Begin at the line with "red plane [477,368,529,417] -> none" and write out every line after it, exactly, through the last line below, adding nothing.
_ _ _ _
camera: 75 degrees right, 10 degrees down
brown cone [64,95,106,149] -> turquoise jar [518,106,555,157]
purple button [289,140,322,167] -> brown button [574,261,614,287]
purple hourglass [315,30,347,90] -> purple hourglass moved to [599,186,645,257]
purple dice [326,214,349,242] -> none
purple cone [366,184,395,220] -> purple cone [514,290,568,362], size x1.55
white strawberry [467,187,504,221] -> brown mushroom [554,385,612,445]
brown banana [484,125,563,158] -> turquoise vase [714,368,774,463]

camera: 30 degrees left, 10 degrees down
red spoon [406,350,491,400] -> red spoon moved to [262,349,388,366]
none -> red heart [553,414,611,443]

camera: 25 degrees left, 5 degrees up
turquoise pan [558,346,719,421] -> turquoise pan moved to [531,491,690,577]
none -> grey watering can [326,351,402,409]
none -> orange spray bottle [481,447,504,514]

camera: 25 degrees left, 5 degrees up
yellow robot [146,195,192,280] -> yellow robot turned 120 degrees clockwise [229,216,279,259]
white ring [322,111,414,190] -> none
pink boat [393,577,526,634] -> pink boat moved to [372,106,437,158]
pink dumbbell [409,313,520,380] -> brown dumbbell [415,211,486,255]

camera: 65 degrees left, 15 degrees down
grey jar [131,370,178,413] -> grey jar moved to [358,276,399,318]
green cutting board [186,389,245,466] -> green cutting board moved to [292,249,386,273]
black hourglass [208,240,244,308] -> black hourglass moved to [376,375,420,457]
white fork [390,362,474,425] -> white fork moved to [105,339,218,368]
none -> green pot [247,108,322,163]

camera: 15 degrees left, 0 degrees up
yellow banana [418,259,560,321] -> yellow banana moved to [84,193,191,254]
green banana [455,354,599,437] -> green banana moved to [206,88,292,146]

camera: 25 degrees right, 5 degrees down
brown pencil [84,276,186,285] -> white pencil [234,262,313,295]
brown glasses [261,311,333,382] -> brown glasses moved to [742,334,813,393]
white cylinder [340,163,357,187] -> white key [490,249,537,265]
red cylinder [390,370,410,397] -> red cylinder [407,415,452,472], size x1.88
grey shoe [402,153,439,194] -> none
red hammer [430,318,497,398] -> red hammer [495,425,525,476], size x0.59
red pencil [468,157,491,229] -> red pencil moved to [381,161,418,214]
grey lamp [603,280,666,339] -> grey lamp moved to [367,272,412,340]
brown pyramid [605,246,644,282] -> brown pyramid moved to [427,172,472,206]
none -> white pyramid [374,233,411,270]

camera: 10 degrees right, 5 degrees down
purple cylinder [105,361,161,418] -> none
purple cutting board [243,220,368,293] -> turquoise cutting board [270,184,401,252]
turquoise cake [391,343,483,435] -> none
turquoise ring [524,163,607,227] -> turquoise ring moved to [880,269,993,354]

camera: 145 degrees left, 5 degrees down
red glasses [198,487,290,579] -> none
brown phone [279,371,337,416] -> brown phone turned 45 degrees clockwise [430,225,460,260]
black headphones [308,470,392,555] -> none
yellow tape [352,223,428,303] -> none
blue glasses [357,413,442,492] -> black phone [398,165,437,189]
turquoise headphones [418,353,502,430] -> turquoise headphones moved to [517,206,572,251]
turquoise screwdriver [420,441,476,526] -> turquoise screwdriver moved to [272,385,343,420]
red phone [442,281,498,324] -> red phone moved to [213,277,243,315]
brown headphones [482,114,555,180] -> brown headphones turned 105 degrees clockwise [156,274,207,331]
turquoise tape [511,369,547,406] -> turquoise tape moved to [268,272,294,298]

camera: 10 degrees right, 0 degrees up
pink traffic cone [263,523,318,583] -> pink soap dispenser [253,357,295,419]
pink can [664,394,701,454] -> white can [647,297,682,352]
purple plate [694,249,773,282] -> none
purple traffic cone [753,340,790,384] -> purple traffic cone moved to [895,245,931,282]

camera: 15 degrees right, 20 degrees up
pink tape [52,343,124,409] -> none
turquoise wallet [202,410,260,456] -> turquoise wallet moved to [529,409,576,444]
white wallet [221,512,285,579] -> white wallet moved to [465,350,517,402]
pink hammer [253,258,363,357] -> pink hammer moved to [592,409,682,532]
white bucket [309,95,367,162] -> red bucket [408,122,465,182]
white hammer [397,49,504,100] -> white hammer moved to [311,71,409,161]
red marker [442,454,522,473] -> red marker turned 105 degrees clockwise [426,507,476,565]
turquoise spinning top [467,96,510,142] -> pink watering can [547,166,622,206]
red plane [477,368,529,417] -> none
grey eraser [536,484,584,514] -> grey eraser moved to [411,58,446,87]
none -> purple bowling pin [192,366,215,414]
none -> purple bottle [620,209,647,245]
_ _ _ _
- [Result of this task]:
red plane [477,368,529,417] -> none
grey eraser [536,484,584,514] -> grey eraser moved to [411,58,446,87]
none -> purple bowling pin [192,366,215,414]
none -> purple bottle [620,209,647,245]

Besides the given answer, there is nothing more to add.